Required work: Go through the lines below and transcribe each one exactly.

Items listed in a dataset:
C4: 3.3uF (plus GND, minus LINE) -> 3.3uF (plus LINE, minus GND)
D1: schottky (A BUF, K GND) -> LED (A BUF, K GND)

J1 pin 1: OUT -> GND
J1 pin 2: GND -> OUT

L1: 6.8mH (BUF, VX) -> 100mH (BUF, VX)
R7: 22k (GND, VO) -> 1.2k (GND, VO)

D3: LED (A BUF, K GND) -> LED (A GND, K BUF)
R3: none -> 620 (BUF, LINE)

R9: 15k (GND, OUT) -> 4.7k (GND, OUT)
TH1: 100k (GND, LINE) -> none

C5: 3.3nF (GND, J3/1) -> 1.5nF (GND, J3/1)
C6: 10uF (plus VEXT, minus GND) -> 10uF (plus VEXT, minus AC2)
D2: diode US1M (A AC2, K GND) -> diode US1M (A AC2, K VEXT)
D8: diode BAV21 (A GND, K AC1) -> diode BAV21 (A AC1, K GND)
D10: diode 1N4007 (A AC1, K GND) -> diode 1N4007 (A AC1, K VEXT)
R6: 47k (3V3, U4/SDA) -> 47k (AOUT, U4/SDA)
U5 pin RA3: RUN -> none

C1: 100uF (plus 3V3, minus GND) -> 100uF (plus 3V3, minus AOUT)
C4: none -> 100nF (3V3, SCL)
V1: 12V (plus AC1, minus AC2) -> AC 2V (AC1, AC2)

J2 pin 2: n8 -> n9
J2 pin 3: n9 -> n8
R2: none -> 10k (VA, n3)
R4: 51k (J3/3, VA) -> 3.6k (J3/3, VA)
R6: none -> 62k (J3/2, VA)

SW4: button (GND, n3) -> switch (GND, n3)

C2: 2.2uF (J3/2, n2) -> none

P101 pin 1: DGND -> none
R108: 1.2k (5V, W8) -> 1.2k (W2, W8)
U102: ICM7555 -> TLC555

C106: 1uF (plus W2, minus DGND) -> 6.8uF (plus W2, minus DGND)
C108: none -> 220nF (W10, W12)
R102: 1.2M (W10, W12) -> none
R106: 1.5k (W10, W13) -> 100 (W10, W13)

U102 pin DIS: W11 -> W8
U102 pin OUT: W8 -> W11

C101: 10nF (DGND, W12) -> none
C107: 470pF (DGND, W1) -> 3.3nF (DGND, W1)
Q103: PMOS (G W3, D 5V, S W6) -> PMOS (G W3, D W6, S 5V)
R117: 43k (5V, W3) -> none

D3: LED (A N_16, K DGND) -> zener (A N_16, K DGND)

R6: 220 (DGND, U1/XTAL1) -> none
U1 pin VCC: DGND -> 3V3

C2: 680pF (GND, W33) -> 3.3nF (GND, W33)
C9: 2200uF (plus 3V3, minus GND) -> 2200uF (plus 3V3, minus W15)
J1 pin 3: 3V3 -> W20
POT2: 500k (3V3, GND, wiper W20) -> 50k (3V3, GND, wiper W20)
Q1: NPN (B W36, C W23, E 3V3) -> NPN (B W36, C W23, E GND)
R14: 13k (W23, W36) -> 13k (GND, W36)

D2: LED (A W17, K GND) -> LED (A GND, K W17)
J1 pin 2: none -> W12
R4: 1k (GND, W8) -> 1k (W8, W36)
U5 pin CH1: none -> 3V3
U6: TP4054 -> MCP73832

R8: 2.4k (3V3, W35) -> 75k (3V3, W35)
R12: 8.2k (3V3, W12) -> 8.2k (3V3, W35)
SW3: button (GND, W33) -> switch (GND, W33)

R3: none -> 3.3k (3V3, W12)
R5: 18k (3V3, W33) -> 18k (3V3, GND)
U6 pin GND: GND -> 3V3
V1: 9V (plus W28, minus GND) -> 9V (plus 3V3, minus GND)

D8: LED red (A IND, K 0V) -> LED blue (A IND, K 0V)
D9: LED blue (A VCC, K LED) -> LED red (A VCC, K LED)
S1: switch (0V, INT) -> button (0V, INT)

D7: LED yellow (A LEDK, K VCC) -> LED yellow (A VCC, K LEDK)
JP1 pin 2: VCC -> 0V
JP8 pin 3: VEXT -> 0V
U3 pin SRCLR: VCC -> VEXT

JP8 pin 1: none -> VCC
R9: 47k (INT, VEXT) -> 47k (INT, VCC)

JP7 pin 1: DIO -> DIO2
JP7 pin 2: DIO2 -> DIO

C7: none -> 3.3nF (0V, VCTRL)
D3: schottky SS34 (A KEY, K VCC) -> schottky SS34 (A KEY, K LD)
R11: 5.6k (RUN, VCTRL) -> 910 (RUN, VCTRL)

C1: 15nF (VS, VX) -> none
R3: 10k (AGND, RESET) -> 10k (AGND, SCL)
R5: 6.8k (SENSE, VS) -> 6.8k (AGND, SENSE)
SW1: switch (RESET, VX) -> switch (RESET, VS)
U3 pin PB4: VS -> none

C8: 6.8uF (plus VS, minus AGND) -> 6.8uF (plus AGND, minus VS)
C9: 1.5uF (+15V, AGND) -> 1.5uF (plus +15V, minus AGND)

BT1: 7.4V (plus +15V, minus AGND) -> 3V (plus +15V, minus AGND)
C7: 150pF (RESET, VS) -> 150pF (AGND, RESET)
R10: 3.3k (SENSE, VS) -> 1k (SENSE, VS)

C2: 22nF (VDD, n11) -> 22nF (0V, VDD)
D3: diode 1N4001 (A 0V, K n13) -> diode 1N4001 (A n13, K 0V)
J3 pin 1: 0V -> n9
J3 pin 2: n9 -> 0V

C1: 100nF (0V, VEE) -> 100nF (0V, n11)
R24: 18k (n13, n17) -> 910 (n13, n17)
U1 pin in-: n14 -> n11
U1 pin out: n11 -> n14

Written answer:
C4: 3.3uF (plus GND, minus LINE) -> 3.3uF (plus LINE, minus GND)
D1: schottky (A BUF, K GND) -> LED (A BUF, K GND)

J1 pin 1: OUT -> GND
J1 pin 2: GND -> OUT

L1: 6.8mH (BUF, VX) -> 100mH (BUF, VX)
R7: 22k (GND, VO) -> 1.2k (GND, VO)

D3: LED (A BUF, K GND) -> LED (A GND, K BUF)
R3: none -> 620 (BUF, LINE)

R9: 15k (GND, OUT) -> 4.7k (GND, OUT)
TH1: 100k (GND, LINE) -> none

C5: 3.3nF (GND, J3/1) -> 1.5nF (GND, J3/1)
C6: 10uF (plus VEXT, minus GND) -> 10uF (plus VEXT, minus AC2)
D2: diode US1M (A AC2, K GND) -> diode US1M (A AC2, K VEXT)
D8: diode BAV21 (A GND, K AC1) -> diode BAV21 (A AC1, K GND)
D10: diode 1N4007 (A AC1, K GND) -> diode 1N4007 (A AC1, K VEXT)
R6: 47k (3V3, U4/SDA) -> 47k (AOUT, U4/SDA)
U5 pin RA3: RUN -> none

C1: 100uF (plus 3V3, minus GND) -> 100uF (plus 3V3, minus AOUT)
C4: none -> 100nF (3V3, SCL)
V1: 12V (plus AC1, minus AC2) -> AC 2V (AC1, AC2)

J2 pin 2: n8 -> n9
J2 pin 3: n9 -> n8
R2: none -> 10k (VA, n3)
R4: 51k (J3/3, VA) -> 3.6k (J3/3, VA)
R6: none -> 62k (J3/2, VA)

SW4: button (GND, n3) -> switch (GND, n3)

C2: 2.2uF (J3/2, n2) -> none

P101 pin 1: DGND -> none
R108: 1.2k (5V, W8) -> 1.2k (W2, W8)
U102: ICM7555 -> TLC555

C106: 1uF (plus W2, minus DGND) -> 6.8uF (plus W2, minus DGND)
C108: none -> 220nF (W10, W12)
R102: 1.2M (W10, W12) -> none
R106: 1.5k (W10, W13) -> 100 (W10, W13)

U102 pin DIS: W11 -> W8
U102 pin OUT: W8 -> W11

C101: 10nF (DGND, W12) -> none
C107: 470pF (DGND, W1) -> 3.3nF (DGND, W1)
Q103: PMOS (G W3, D 5V, S W6) -> PMOS (G W3, D W6, S 5V)
R117: 43k (5V, W3) -> none

D3: LED (A N_16, K DGND) -> zener (A N_16, K DGND)

R6: 220 (DGND, U1/XTAL1) -> none
U1 pin VCC: DGND -> 3V3

C2: 680pF (GND, W33) -> 3.3nF (GND, W33)
C9: 2200uF (plus 3V3, minus GND) -> 2200uF (plus 3V3, minus W15)
J1 pin 3: 3V3 -> W20
POT2: 500k (3V3, GND, wiper W20) -> 50k (3V3, GND, wiper W20)
Q1: NPN (B W36, C W23, E 3V3) -> NPN (B W36, C W23, E GND)
R14: 13k (W23, W36) -> 13k (GND, W36)

D2: LED (A W17, K GND) -> LED (A GND, K W17)
J1 pin 2: none -> W12
R4: 1k (GND, W8) -> 1k (W8, W36)
U5 pin CH1: none -> 3V3
U6: TP4054 -> MCP73832

R8: 2.4k (3V3, W35) -> 75k (3V3, W35)
R12: 8.2k (3V3, W12) -> 8.2k (3V3, W35)
SW3: button (GND, W33) -> switch (GND, W33)

R3: none -> 3.3k (3V3, W12)
R5: 18k (3V3, W33) -> 18k (3V3, GND)
U6 pin GND: GND -> 3V3
V1: 9V (plus W28, minus GND) -> 9V (plus 3V3, minus GND)

D8: LED red (A IND, K 0V) -> LED blue (A IND, K 0V)
D9: LED blue (A VCC, K LED) -> LED red (A VCC, K LED)
S1: switch (0V, INT) -> button (0V, INT)

D7: LED yellow (A LEDK, K VCC) -> LED yellow (A VCC, K LEDK)
JP1 pin 2: VCC -> 0V
JP8 pin 3: VEXT -> 0V
U3 pin SRCLR: VCC -> VEXT

JP8 pin 1: none -> VCC
R9: 47k (INT, VEXT) -> 47k (INT, VCC)

JP7 pin 1: DIO -> DIO2
JP7 pin 2: DIO2 -> DIO

C7: none -> 3.3nF (0V, VCTRL)
D3: schottky SS34 (A KEY, K VCC) -> schottky SS34 (A KEY, K LD)
R11: 5.6k (RUN, VCTRL) -> 910 (RUN, VCTRL)

C1: 15nF (VS, VX) -> none
R3: 10k (AGND, RESET) -> 10k (AGND, SCL)
R5: 6.8k (SENSE, VS) -> 6.8k (AGND, SENSE)
SW1: switch (RESET, VX) -> switch (RESET, VS)
U3 pin PB4: VS -> none

C8: 6.8uF (plus VS, minus AGND) -> 6.8uF (plus AGND, minus VS)
C9: 1.5uF (+15V, AGND) -> 1.5uF (plus +15V, minus AGND)

BT1: 7.4V (plus +15V, minus AGND) -> 3V (plus +15V, minus AGND)
C7: 150pF (RESET, VS) -> 150pF (AGND, RESET)
R10: 3.3k (SENSE, VS) -> 1k (SENSE, VS)

C2: 22nF (VDD, n11) -> 22nF (0V, VDD)
D3: diode 1N4001 (A 0V, K n13) -> diode 1N4001 (A n13, K 0V)
J3 pin 1: 0V -> n9
J3 pin 2: n9 -> 0V

C1: 100nF (0V, VEE) -> 100nF (0V, n11)
R24: 18k (n13, n17) -> 910 (n13, n17)
U1 pin in-: n14 -> n11
U1 pin out: n11 -> n14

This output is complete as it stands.